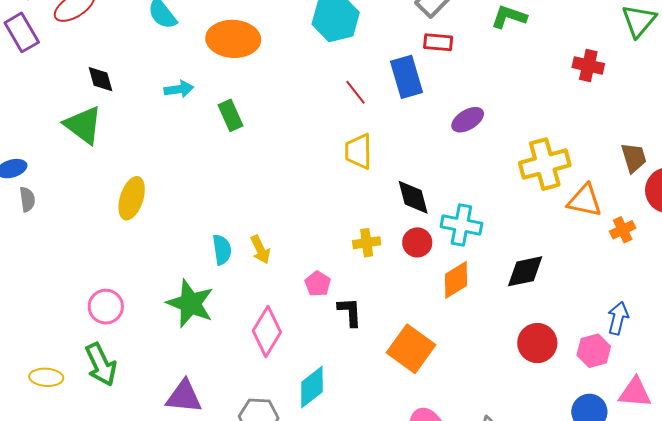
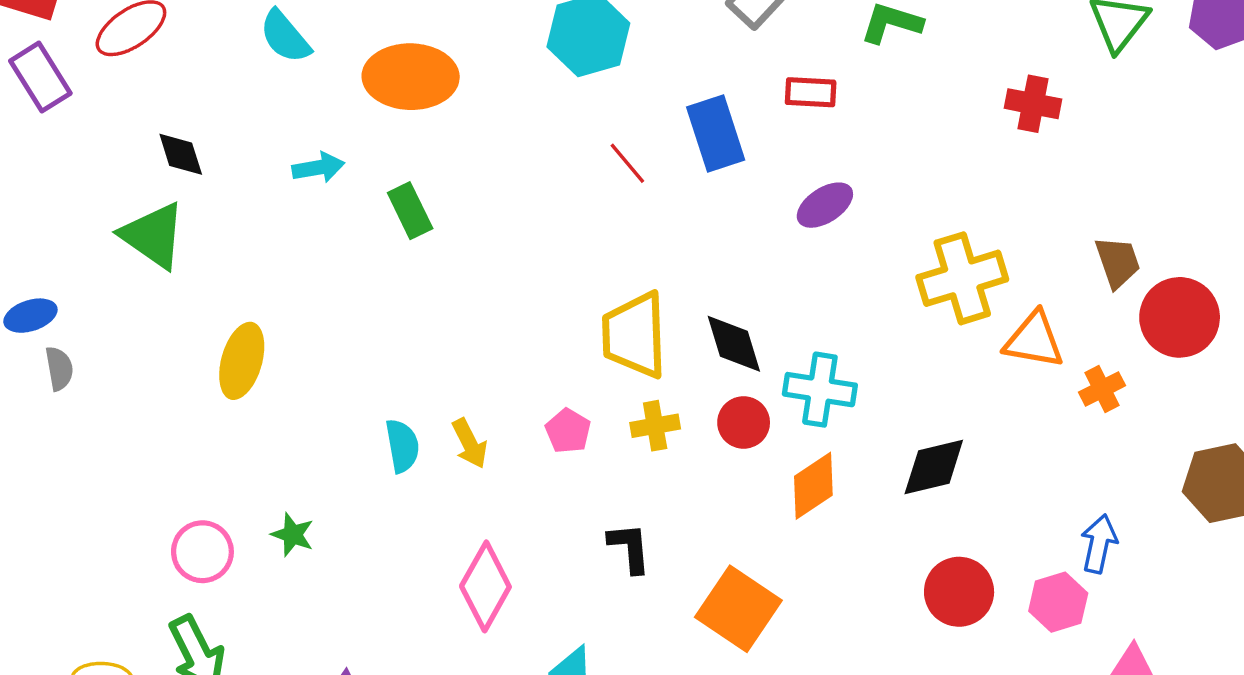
red rectangle: (438, 42) -> (811, 92), moved
yellow trapezoid: (358, 151) -> (634, 335), moved, size x1.4
pink pentagon: (318, 284) -> (568, 431), moved
green star: (190, 303) -> (293, 535), moved, size x0.5

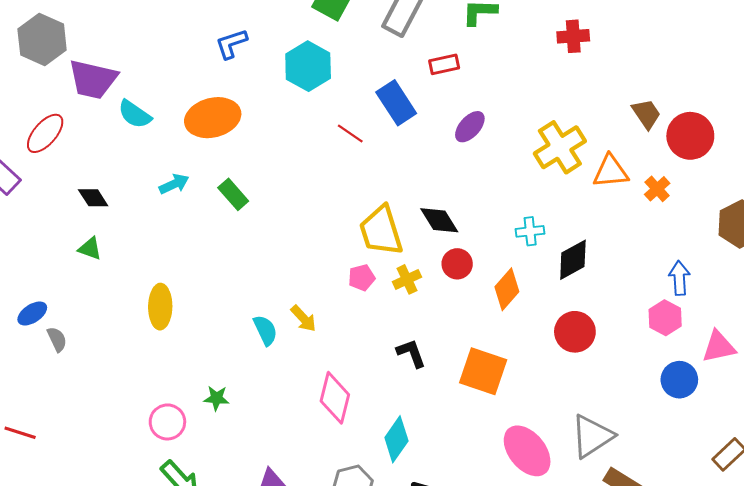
green triangle: (153, 235) -> (90, 249), size x0.6
cyan cross: (820, 390) -> (530, 231), moved, size x0.7
pink pentagon: (568, 431) -> (362, 278), moved, turned -30
red circle: (959, 592) -> (575, 332), moved

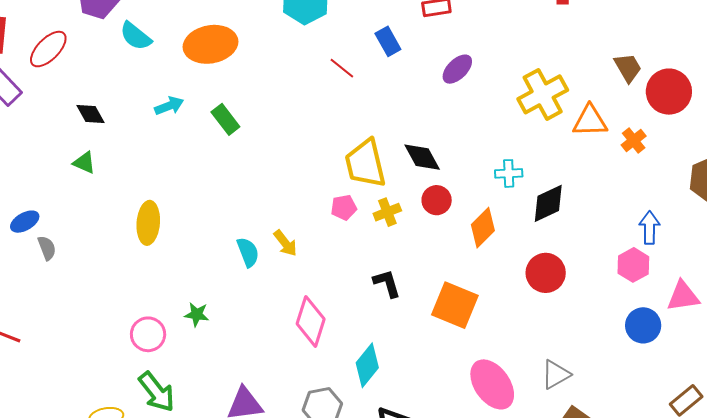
blue rectangle: (396, 103) -> (388, 41), size x0.7
gray triangle: (592, 436) -> (556, 374), size x0.7

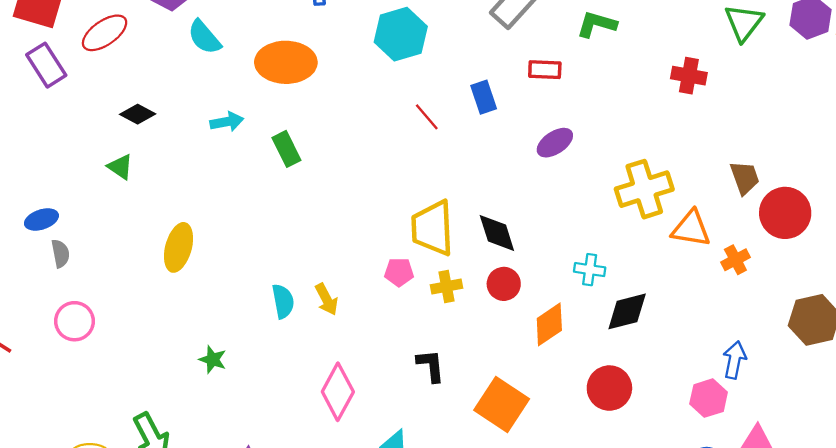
black diamond: (91, 114) -> (138, 114), turned -44
pink circle: (148, 334) -> (74, 321), moved

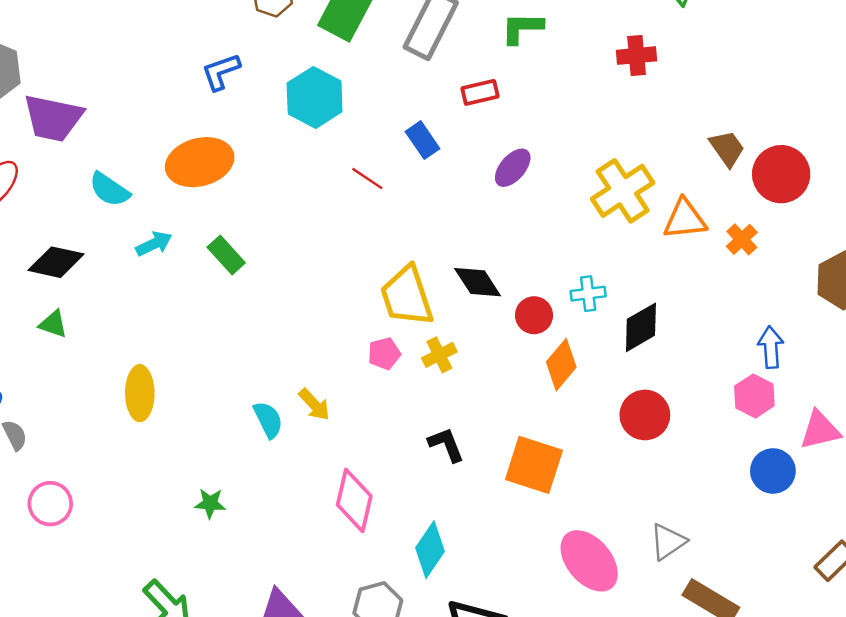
cyan semicircle: (204, 37) -> (109, 190), moved
black diamond: (138, 114) -> (56, 262), size x1.4
red circle: (504, 284) -> (534, 315), moved

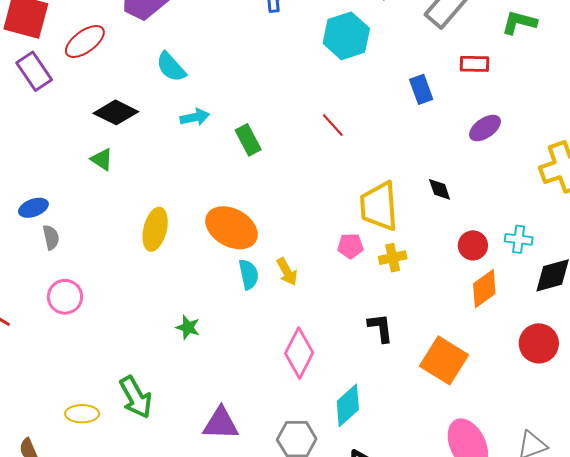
orange ellipse: (200, 162) -> (232, 228), moved, turned 30
red line: (367, 178) -> (333, 125), moved
black diamond: (478, 282) -> (440, 189), moved, size x0.7

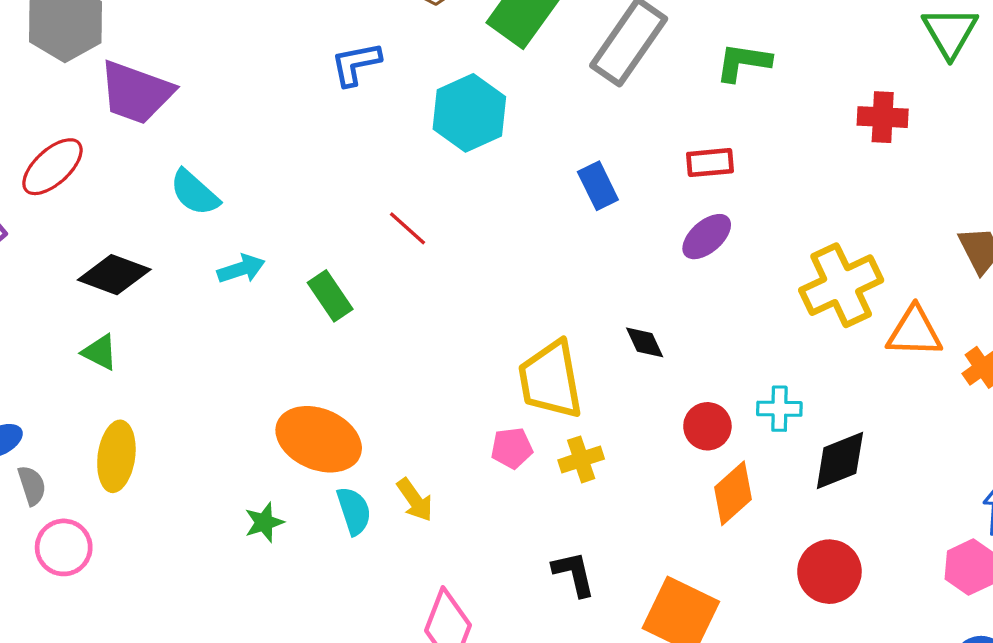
red rectangle: (474, 64) -> (710, 163), moved
red line: (333, 125) -> (407, 228), moved
yellow ellipse: (155, 229) -> (116, 456), moved
pink circle: (65, 297) -> (64, 547), moved
green star: (188, 327) -> (264, 522), moved, turned -30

▶ **Task requirements**: Exactly reproduce each entry, but drop the pictures.

▶ **Output of the exercise**:
red rectangle: (438, 42) -> (811, 92), moved
yellow trapezoid: (358, 151) -> (634, 335), moved, size x1.4
pink pentagon: (318, 284) -> (568, 431), moved
green star: (190, 303) -> (293, 535), moved, size x0.5

green triangle: (153, 235) -> (90, 249), size x0.6
cyan cross: (820, 390) -> (530, 231), moved, size x0.7
pink pentagon: (568, 431) -> (362, 278), moved, turned -30
red circle: (959, 592) -> (575, 332), moved

blue rectangle: (396, 103) -> (388, 41), size x0.7
gray triangle: (592, 436) -> (556, 374), size x0.7

black diamond: (91, 114) -> (138, 114), turned -44
pink circle: (148, 334) -> (74, 321), moved

cyan semicircle: (204, 37) -> (109, 190), moved
black diamond: (138, 114) -> (56, 262), size x1.4
red circle: (504, 284) -> (534, 315), moved

orange ellipse: (200, 162) -> (232, 228), moved, turned 30
red line: (367, 178) -> (333, 125), moved
black diamond: (478, 282) -> (440, 189), moved, size x0.7

red rectangle: (474, 64) -> (710, 163), moved
red line: (333, 125) -> (407, 228), moved
yellow ellipse: (155, 229) -> (116, 456), moved
pink circle: (65, 297) -> (64, 547), moved
green star: (188, 327) -> (264, 522), moved, turned -30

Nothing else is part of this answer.